Work to do:
Locate each line in the items below that contains the string "empty" and copy those lines. Matches must agree in case.

Supplied data:
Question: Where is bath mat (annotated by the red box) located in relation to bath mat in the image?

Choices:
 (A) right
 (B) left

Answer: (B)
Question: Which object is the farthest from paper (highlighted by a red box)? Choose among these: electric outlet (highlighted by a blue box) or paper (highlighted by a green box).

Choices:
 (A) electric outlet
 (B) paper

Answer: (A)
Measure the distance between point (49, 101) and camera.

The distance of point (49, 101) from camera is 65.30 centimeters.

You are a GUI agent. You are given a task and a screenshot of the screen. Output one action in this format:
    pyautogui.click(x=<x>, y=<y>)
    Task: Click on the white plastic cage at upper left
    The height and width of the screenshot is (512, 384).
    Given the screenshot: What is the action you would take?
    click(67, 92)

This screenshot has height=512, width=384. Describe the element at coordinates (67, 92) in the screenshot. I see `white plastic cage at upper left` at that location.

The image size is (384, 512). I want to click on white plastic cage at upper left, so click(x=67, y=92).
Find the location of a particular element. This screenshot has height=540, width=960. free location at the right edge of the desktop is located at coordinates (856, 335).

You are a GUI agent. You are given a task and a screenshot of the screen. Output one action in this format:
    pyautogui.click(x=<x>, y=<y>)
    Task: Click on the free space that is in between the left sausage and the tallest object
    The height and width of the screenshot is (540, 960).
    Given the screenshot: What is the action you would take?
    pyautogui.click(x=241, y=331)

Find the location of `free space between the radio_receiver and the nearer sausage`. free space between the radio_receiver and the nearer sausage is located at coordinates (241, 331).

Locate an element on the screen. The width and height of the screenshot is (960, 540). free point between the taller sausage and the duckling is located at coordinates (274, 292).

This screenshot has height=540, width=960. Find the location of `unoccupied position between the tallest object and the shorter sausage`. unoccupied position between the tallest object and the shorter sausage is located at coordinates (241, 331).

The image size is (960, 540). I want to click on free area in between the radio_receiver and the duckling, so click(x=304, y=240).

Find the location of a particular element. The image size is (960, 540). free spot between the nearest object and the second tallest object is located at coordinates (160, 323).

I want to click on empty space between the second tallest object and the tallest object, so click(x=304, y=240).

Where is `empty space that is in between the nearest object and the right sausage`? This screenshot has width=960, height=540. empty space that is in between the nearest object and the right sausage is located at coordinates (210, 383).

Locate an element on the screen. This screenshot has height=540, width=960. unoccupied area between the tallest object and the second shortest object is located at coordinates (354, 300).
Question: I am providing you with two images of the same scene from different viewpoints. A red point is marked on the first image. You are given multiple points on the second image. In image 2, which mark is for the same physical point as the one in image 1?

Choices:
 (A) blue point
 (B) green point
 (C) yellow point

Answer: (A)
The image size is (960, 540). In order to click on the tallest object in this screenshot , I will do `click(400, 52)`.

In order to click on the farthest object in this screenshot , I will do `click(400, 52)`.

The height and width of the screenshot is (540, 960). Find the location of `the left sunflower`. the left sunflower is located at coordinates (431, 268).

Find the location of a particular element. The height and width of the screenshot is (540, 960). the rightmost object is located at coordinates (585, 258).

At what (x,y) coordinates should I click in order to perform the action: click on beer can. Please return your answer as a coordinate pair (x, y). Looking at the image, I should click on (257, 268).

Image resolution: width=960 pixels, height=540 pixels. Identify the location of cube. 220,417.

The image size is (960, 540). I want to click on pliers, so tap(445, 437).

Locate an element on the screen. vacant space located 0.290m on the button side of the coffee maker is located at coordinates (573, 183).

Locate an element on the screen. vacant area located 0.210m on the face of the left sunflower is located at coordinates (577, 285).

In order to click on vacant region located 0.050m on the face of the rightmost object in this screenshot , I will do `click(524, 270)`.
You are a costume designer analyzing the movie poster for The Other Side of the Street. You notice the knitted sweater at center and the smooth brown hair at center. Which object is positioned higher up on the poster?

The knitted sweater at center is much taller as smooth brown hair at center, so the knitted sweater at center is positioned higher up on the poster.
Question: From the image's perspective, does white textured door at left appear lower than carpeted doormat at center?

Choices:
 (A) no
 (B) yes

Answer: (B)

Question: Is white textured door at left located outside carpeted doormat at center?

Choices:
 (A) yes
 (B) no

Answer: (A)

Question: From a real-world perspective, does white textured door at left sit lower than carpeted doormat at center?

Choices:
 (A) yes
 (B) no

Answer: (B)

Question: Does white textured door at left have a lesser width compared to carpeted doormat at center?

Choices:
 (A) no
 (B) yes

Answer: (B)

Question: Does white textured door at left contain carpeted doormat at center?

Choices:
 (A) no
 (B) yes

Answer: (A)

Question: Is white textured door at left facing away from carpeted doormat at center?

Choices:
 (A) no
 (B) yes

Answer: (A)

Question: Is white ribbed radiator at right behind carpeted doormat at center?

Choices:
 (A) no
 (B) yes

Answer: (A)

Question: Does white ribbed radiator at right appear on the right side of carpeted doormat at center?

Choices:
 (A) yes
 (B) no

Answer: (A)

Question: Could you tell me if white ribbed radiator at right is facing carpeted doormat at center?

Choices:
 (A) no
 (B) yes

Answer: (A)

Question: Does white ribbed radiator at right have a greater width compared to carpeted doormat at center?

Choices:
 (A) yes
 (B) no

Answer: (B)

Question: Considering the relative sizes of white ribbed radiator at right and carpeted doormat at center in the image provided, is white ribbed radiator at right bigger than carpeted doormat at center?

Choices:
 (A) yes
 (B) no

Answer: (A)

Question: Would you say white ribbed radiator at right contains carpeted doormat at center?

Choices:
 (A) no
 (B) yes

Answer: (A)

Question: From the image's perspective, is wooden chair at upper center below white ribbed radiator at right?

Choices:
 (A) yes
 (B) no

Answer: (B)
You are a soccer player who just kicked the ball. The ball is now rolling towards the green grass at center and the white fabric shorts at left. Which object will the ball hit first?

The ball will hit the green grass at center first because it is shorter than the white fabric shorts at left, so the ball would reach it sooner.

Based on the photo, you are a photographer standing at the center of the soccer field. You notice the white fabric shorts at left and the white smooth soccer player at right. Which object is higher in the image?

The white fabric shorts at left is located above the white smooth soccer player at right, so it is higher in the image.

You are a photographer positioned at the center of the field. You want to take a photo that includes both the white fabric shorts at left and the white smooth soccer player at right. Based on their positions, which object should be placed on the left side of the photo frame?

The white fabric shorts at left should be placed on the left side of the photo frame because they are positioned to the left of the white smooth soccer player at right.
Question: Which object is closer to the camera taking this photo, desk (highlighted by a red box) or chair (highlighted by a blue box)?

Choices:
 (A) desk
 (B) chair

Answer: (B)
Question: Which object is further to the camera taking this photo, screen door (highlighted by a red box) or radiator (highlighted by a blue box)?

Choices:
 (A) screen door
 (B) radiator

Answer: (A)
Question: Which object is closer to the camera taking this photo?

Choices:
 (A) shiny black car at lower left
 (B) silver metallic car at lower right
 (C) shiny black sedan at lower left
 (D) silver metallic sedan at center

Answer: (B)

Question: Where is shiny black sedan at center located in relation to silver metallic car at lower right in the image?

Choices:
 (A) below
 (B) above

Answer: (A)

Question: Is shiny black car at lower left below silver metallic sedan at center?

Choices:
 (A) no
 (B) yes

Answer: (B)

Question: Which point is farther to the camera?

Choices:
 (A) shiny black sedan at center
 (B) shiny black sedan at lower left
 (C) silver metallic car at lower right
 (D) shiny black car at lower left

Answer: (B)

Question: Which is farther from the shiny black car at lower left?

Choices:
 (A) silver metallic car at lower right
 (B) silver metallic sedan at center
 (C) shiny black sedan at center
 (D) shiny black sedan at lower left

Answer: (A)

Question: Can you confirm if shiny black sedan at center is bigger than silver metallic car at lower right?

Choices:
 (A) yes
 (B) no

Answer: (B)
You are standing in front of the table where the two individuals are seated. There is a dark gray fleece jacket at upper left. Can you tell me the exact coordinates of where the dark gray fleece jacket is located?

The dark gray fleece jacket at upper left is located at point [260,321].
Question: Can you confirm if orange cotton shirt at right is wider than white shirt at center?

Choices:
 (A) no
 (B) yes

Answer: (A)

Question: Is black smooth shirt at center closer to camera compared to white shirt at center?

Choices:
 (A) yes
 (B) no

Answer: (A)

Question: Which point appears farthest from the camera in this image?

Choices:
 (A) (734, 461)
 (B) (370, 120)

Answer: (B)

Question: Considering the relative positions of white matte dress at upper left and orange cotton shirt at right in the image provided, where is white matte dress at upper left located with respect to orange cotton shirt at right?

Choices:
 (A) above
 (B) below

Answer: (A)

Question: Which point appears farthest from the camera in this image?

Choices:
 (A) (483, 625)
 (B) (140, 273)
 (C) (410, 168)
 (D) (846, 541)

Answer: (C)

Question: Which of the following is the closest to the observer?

Solution to the exercise:
I want to click on empty space between the second tallest object and the tallest object, so click(x=304, y=240).
Where is `empty space that is in between the nearest object and the right sausage`? This screenshot has width=960, height=540. empty space that is in between the nearest object and the right sausage is located at coordinates (210, 383).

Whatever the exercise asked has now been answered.